START TASK MATERIAL
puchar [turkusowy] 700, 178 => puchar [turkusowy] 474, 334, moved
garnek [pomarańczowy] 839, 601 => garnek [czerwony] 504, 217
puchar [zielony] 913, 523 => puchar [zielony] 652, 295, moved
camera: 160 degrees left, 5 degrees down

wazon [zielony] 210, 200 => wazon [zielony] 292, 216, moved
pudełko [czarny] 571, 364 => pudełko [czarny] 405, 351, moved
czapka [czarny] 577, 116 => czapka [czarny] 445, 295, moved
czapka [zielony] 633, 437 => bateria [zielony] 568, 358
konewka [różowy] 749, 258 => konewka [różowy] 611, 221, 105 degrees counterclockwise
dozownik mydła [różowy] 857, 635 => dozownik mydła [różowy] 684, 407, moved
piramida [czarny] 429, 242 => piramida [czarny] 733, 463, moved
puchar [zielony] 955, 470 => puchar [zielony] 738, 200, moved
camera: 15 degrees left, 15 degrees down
END TASK MATERIAL
START TASK MATERIAL
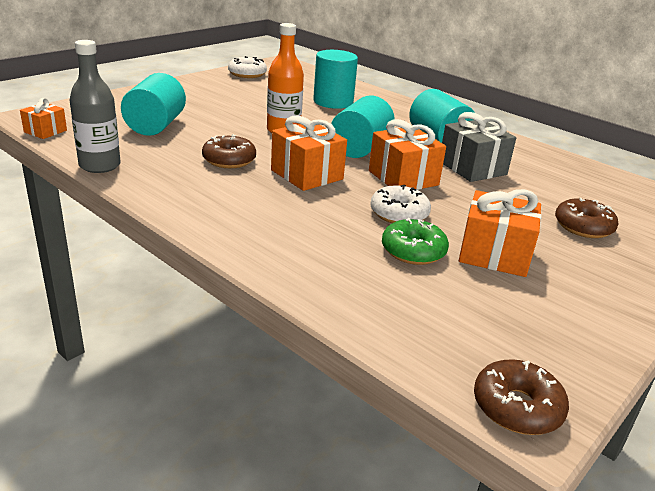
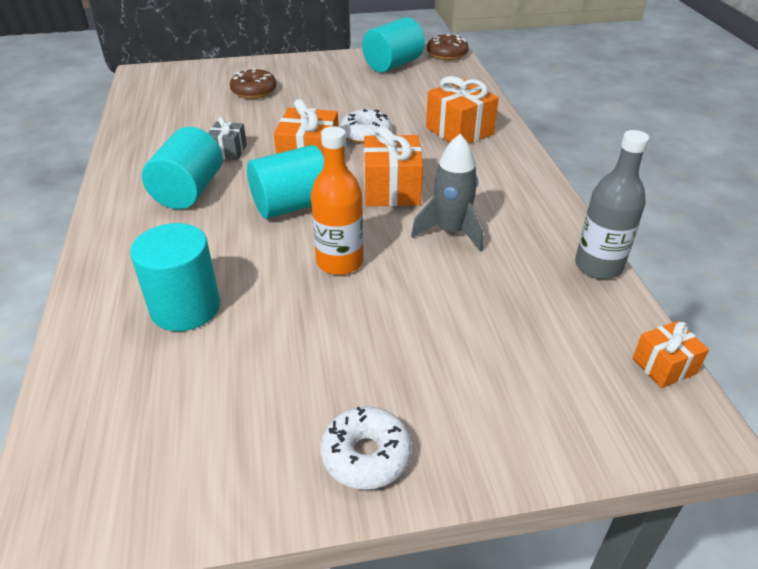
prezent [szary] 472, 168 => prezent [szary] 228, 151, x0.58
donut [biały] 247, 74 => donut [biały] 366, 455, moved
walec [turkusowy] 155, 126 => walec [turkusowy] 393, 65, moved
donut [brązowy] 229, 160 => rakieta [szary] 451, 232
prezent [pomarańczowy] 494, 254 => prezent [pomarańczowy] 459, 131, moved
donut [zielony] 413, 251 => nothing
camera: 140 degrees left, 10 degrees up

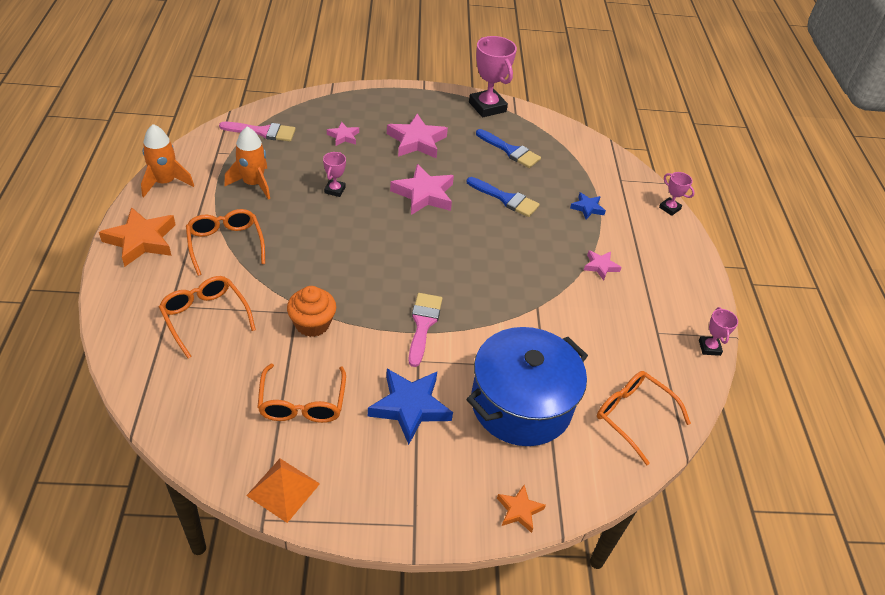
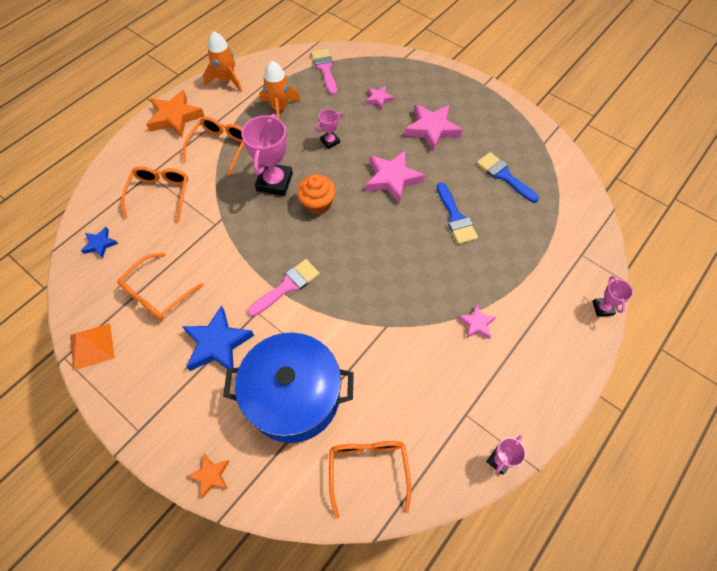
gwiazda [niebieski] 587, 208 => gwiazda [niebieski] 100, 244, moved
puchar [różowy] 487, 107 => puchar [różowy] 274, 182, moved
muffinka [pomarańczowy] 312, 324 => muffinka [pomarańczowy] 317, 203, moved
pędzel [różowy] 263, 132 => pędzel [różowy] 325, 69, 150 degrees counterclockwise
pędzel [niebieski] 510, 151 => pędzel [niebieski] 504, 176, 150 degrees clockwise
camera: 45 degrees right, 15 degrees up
END TASK MATERIAL
START TASK MATERIAL
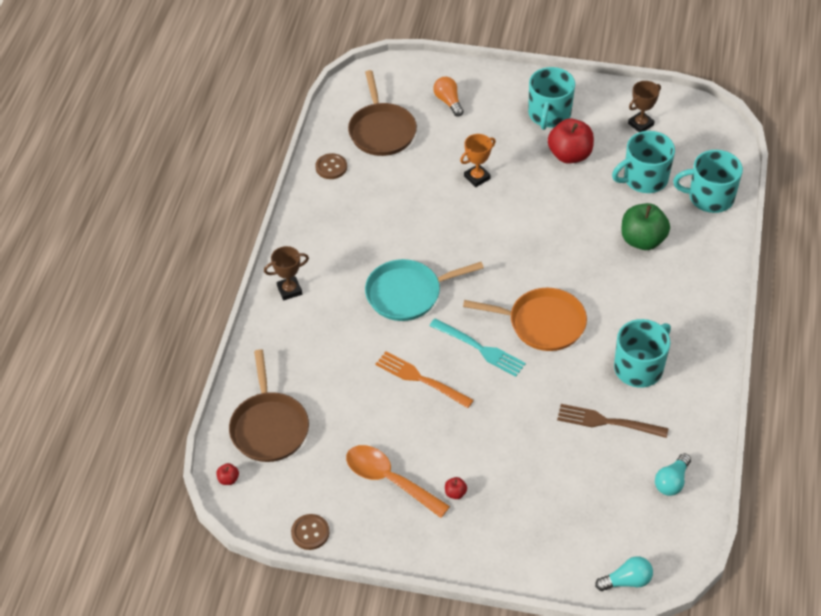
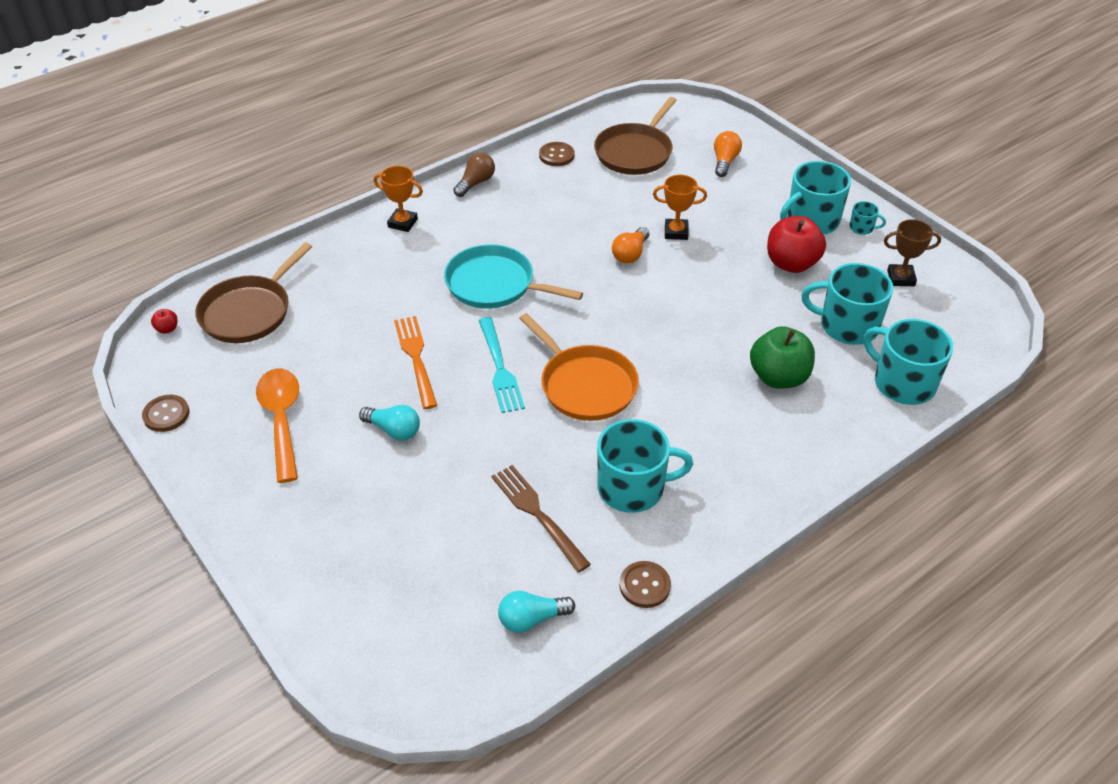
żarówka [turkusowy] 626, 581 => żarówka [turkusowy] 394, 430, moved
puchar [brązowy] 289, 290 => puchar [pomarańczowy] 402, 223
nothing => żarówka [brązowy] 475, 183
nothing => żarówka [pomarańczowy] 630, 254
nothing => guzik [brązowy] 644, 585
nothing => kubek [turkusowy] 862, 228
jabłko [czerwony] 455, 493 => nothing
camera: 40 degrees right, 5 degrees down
END TASK MATERIAL
### WHAT THE TASK ASKS
Set down, unchanged, only those lines above that fall between the line with "puchar [turkusowy] 700, 178" and the line with "puchar [zielony] 913, 523", the two end lines included.

### REPLY
puchar [turkusowy] 700, 178 => puchar [turkusowy] 474, 334, moved
garnek [pomarańczowy] 839, 601 => garnek [czerwony] 504, 217
puchar [zielony] 913, 523 => puchar [zielony] 652, 295, moved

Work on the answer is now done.